**Task item**
Transcribe the material below verbatim, reproducing every line in its original order.

Data records:

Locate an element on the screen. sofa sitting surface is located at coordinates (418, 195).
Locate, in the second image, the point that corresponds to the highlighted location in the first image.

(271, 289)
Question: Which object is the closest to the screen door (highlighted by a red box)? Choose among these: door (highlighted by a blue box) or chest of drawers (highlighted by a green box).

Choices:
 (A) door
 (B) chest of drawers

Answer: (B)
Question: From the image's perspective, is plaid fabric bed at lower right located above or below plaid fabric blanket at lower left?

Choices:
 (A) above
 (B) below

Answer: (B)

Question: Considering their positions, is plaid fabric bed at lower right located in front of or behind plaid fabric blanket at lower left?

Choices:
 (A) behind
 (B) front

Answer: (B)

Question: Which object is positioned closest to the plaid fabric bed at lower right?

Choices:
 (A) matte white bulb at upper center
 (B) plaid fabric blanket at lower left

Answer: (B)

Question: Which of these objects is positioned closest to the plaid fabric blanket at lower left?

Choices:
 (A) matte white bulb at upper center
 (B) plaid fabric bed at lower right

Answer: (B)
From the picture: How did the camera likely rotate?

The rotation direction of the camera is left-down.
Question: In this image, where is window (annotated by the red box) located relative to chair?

**Task output**
Locate an element on the screen. sofa sitting surface is located at coordinates (418, 195).
Locate, in the second image, the point that corresponds to the highlighted location in the first image.

(271, 289)
Question: Which object is the closest to the screen door (highlighted by a red box)? Choose among these: door (highlighted by a blue box) or chest of drawers (highlighted by a green box).

Choices:
 (A) door
 (B) chest of drawers

Answer: (B)
Question: From the image's perspective, is plaid fabric bed at lower right located above or below plaid fabric blanket at lower left?

Choices:
 (A) above
 (B) below

Answer: (B)

Question: Considering their positions, is plaid fabric bed at lower right located in front of or behind plaid fabric blanket at lower left?

Choices:
 (A) behind
 (B) front

Answer: (B)

Question: Which object is positioned closest to the plaid fabric bed at lower right?

Choices:
 (A) matte white bulb at upper center
 (B) plaid fabric blanket at lower left

Answer: (B)

Question: Which of these objects is positioned closest to the plaid fabric blanket at lower left?

Choices:
 (A) matte white bulb at upper center
 (B) plaid fabric bed at lower right

Answer: (B)
From the picture: How did the camera likely rotate?

The rotation direction of the camera is left-down.
Question: In this image, where is window (annotated by the red box) located relative to chair?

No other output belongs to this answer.